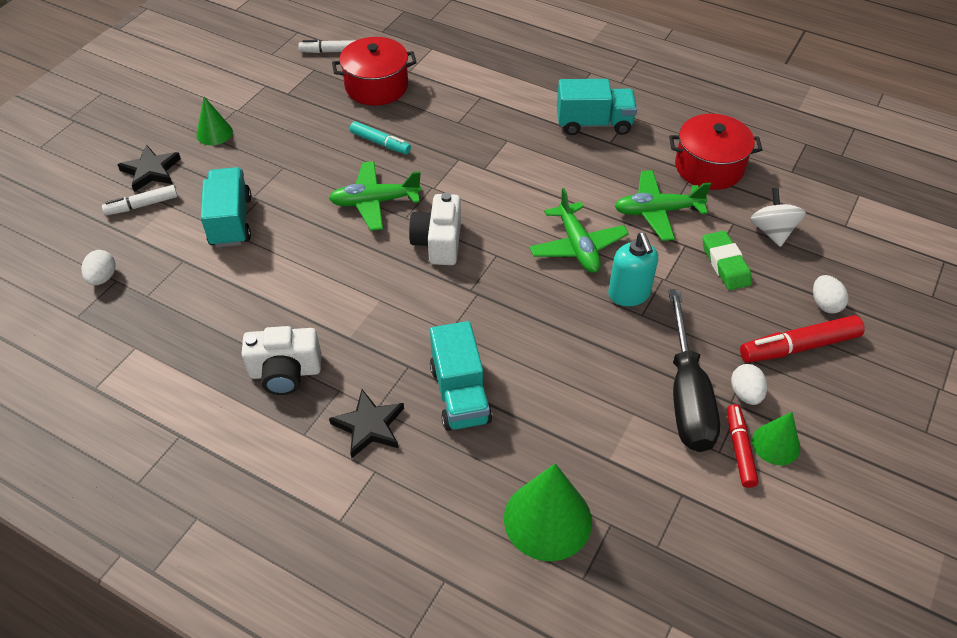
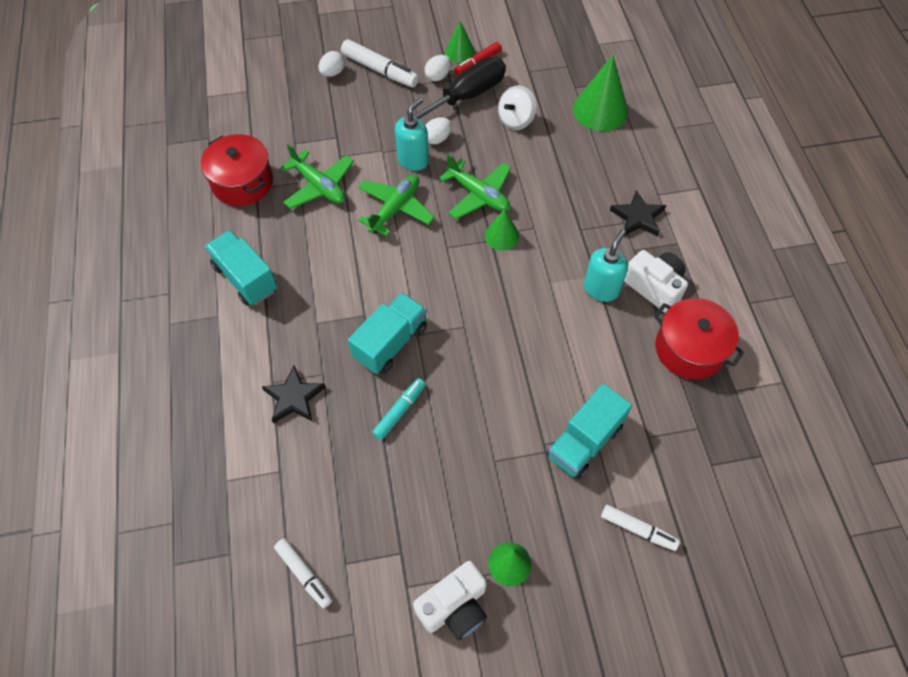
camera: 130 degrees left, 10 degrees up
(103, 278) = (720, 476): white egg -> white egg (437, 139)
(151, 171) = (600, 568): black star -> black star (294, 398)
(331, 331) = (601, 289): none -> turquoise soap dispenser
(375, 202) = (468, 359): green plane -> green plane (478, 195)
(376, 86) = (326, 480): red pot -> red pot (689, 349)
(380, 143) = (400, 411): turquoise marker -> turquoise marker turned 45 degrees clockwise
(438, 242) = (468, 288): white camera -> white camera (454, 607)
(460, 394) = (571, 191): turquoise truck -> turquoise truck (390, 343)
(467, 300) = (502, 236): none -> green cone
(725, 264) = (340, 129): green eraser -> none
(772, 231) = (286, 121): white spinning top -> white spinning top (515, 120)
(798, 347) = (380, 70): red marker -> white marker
+++
Answer with a number alone: how many lines of the records contain the string "green"?

3